* Assignment *
Exactly the lines from the one containing "pink tape: 1 -> 2" through the end of the data below are to be reproduced, and nothing besides them.

* Excerpted data *
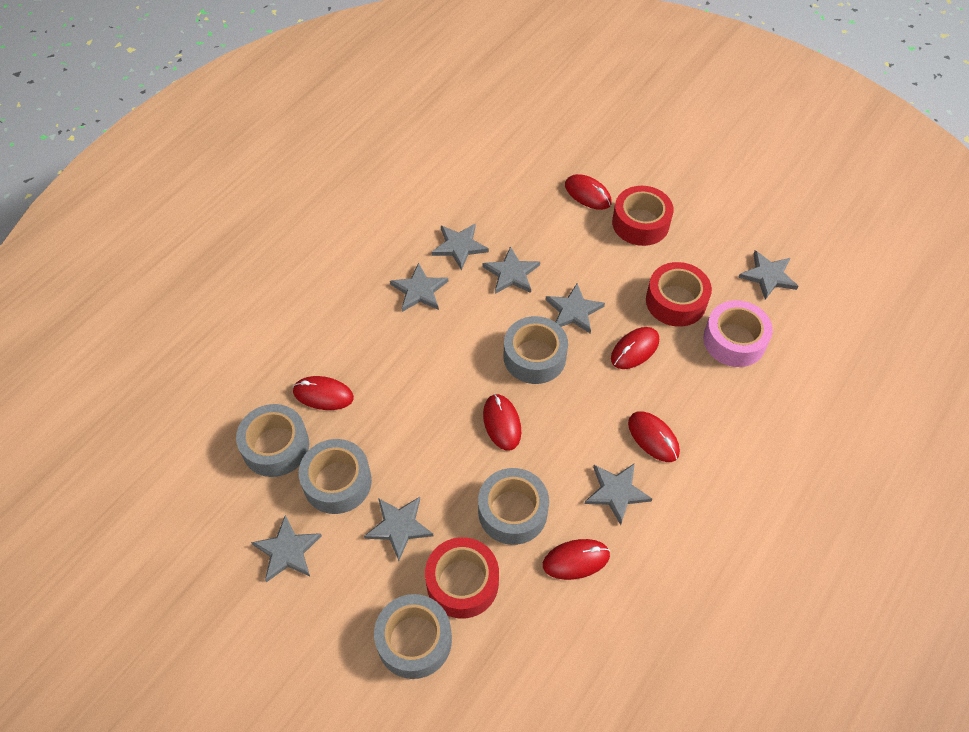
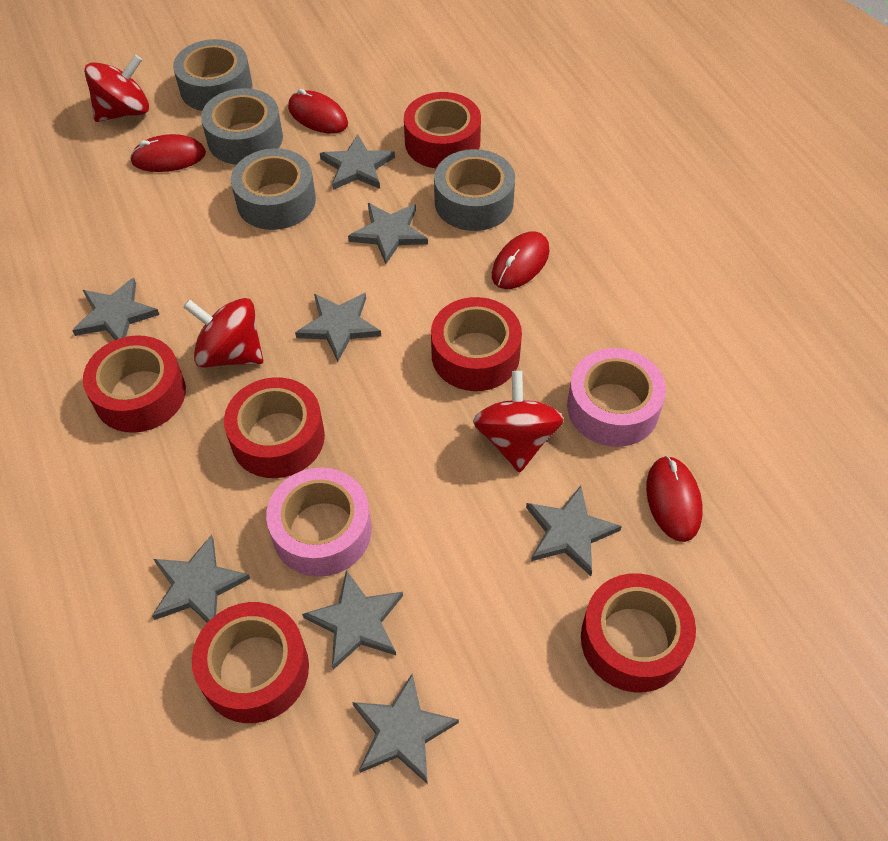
grey tape: 5 -> 4
pink tape: 1 -> 2
red mouse: 6 -> 4
red spinning top: 0 -> 3
red tape: 3 -> 6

* Answer below *
pink tape: 1 -> 2
red mouse: 6 -> 4
red spinning top: 0 -> 3
red tape: 3 -> 6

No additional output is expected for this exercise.